## WHAT TO DO
From the first line to the last, restate the material word for word; pictures stay out.

Top of DATASET RECORDS

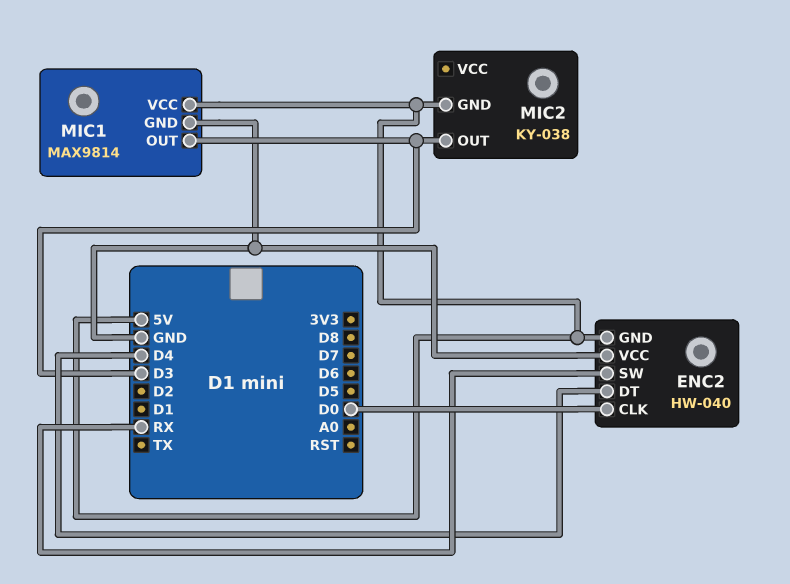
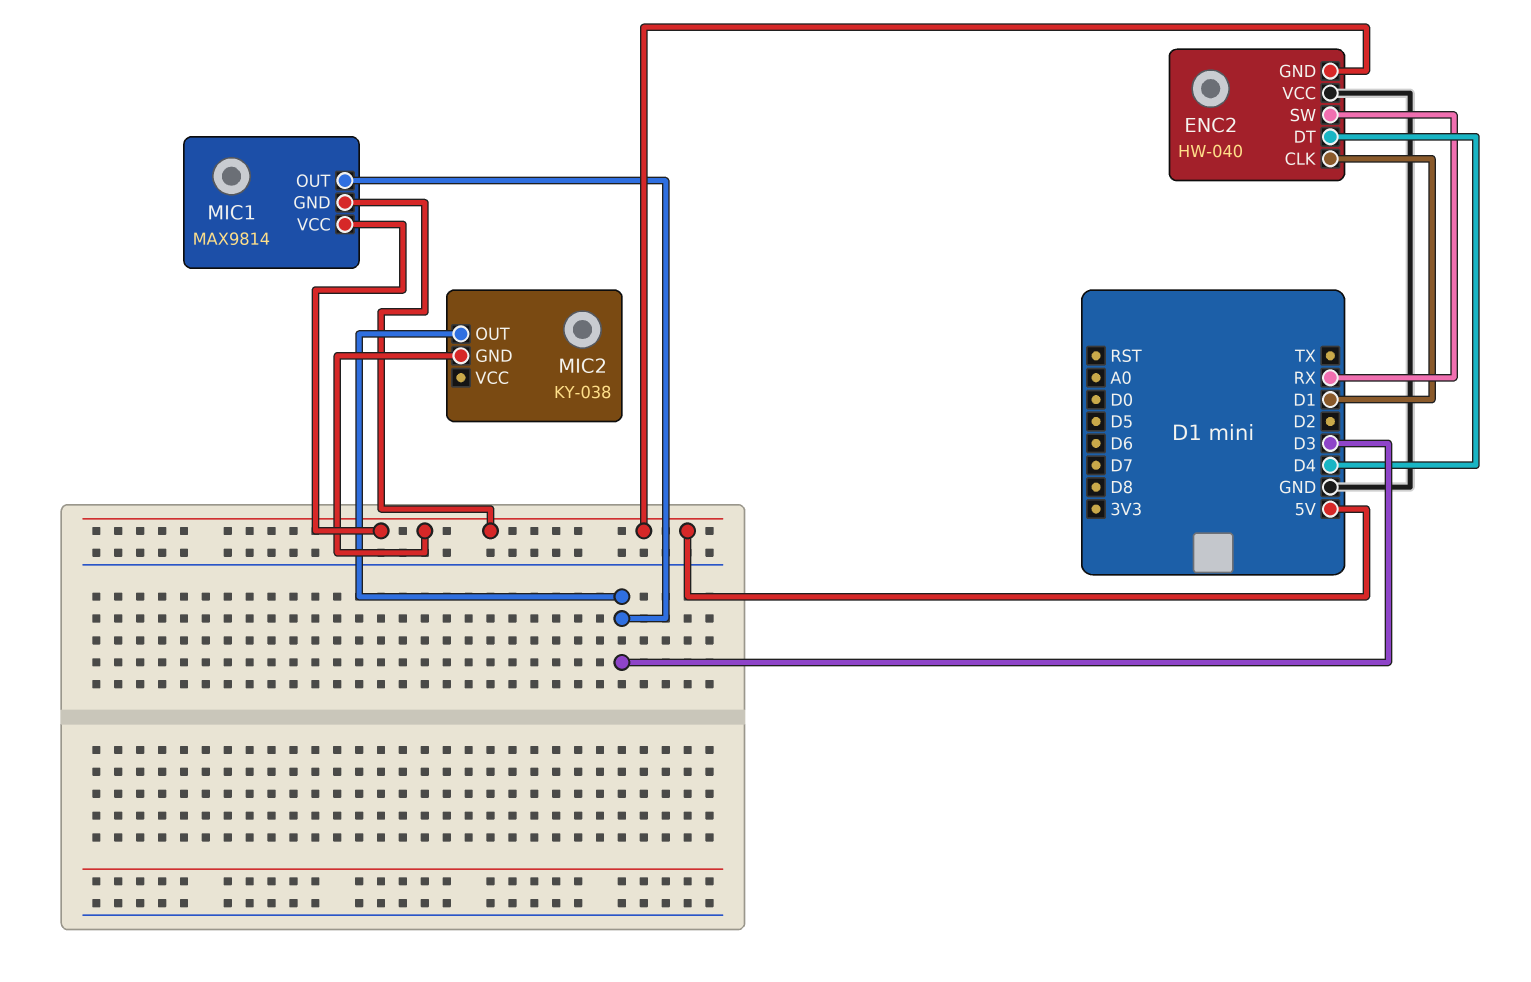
ENC2 pin CLK: D0 -> D1
MIC1 pin GND: GND -> 5V

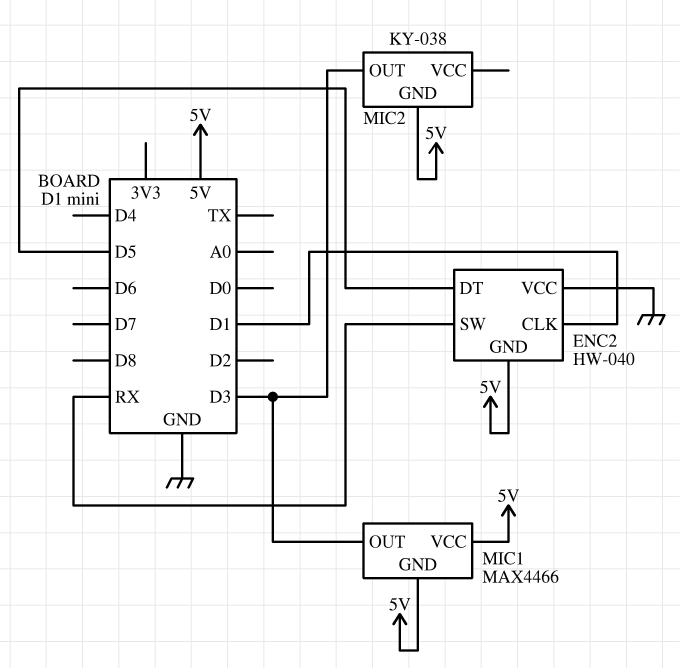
ENC2 pin DT: D4 -> D5
MIC1: MAX9814 -> MAX4466

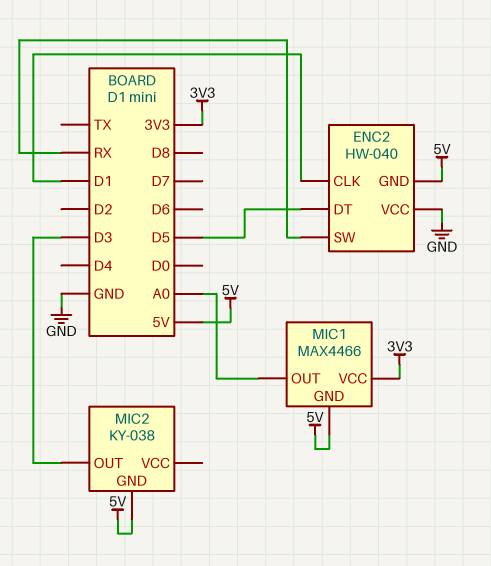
MIC1 pin OUT: D3 -> A0
MIC1 pin VCC: 5V -> 3V3

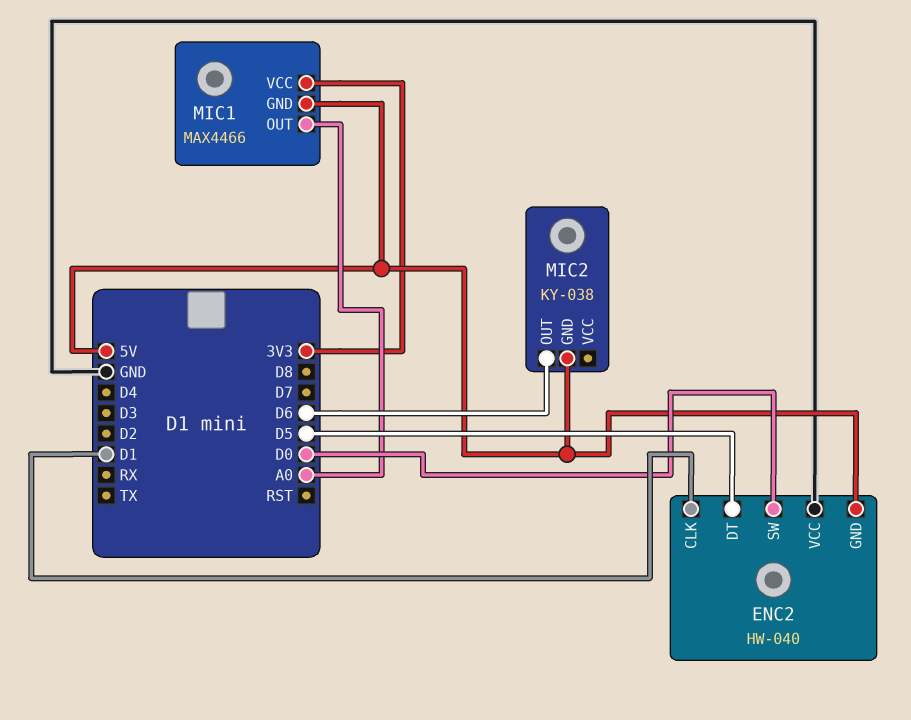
ENC2 pin SW: RX -> D0
MIC2 pin OUT: D3 -> D6

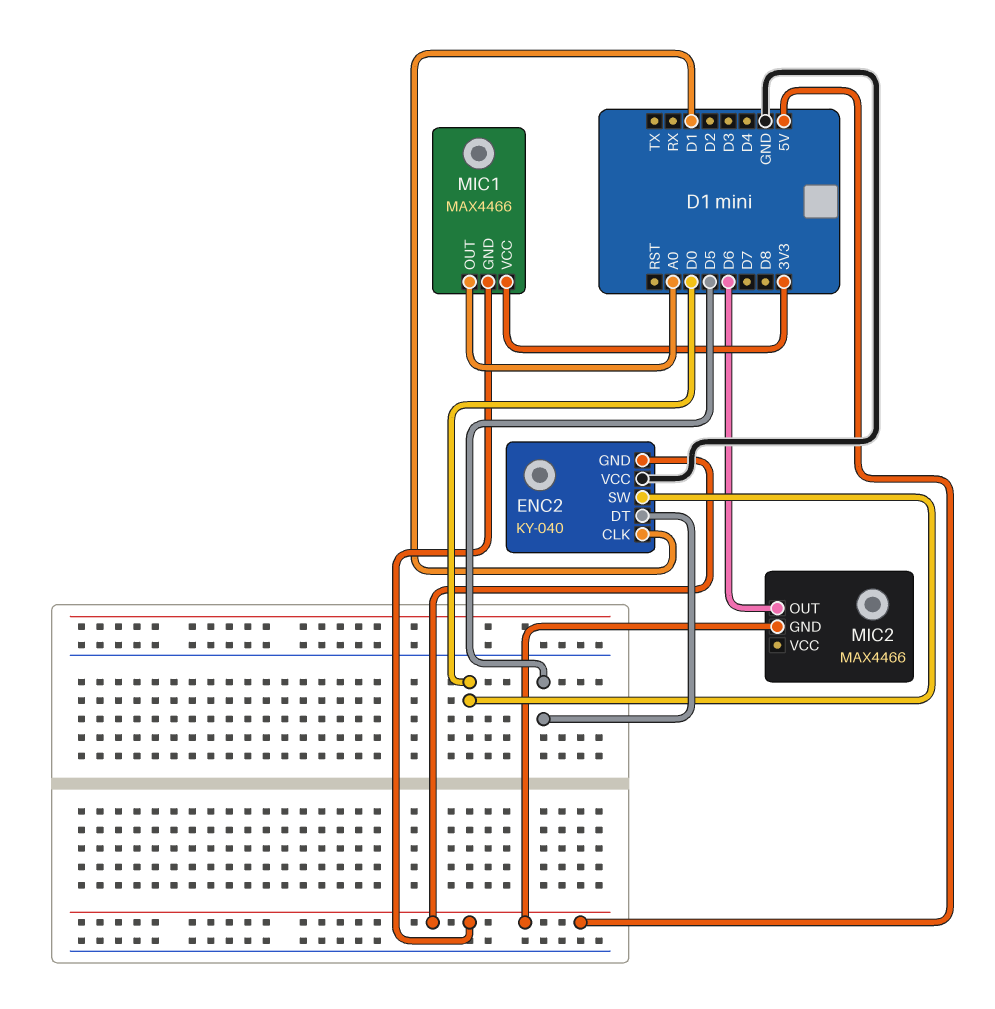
ENC2: HW-040 -> KY-040
MIC2: KY-038 -> MAX4466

Bottom of DATASET RECORDS

## FINAL ANSWER
ENC2 pin CLK: D0 -> D1
MIC1 pin GND: GND -> 5V

ENC2 pin DT: D4 -> D5
MIC1: MAX9814 -> MAX4466

MIC1 pin OUT: D3 -> A0
MIC1 pin VCC: 5V -> 3V3

ENC2 pin SW: RX -> D0
MIC2 pin OUT: D3 -> D6

ENC2: HW-040 -> KY-040
MIC2: KY-038 -> MAX4466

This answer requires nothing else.